[ACTIVITY]
Give the entries again exactly, without pictures.

[MATERIAL SUPPLIED]

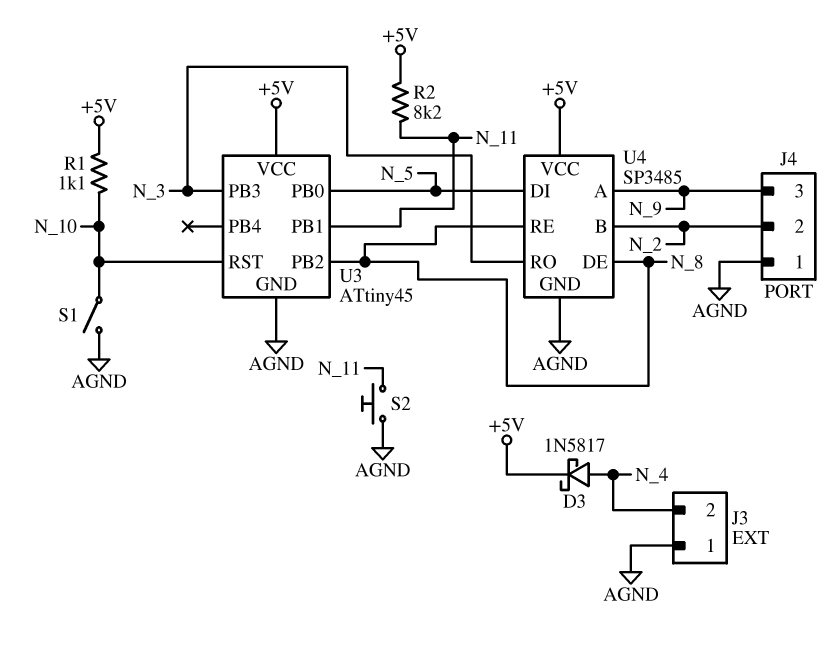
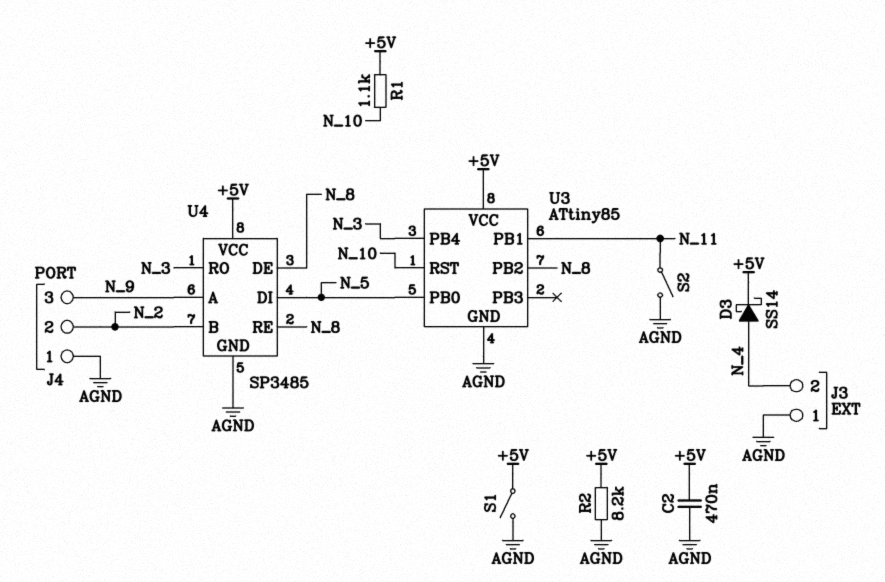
C2: none -> 470nF (+5V, AGND)
D3: schottky 1N5817 (A N_4, K +5V) -> schottky SS14 (A N_4, K +5V)
R2: 8.2k (+5V, N_11) -> 8.2k (+5V, AGND)
S1: switch (AGND, N_10) -> switch (+5V, AGND)
S2: button (AGND, N_11) -> switch (AGND, N_11)
U3: ATtiny45 -> ATtiny85
U3 pin PB3: N_3 -> none
U3 pin PB4: none -> N_3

[SOLUTION TO THIS EXERCISE]
C2: none -> 470nF (+5V, AGND)
D3: schottky 1N5817 (A N_4, K +5V) -> schottky SS14 (A N_4, K +5V)
R2: 8.2k (+5V, N_11) -> 8.2k (+5V, AGND)
S1: switch (AGND, N_10) -> switch (+5V, AGND)
S2: button (AGND, N_11) -> switch (AGND, N_11)
U3: ATtiny45 -> ATtiny85
U3 pin PB3: N_3 -> none
U3 pin PB4: none -> N_3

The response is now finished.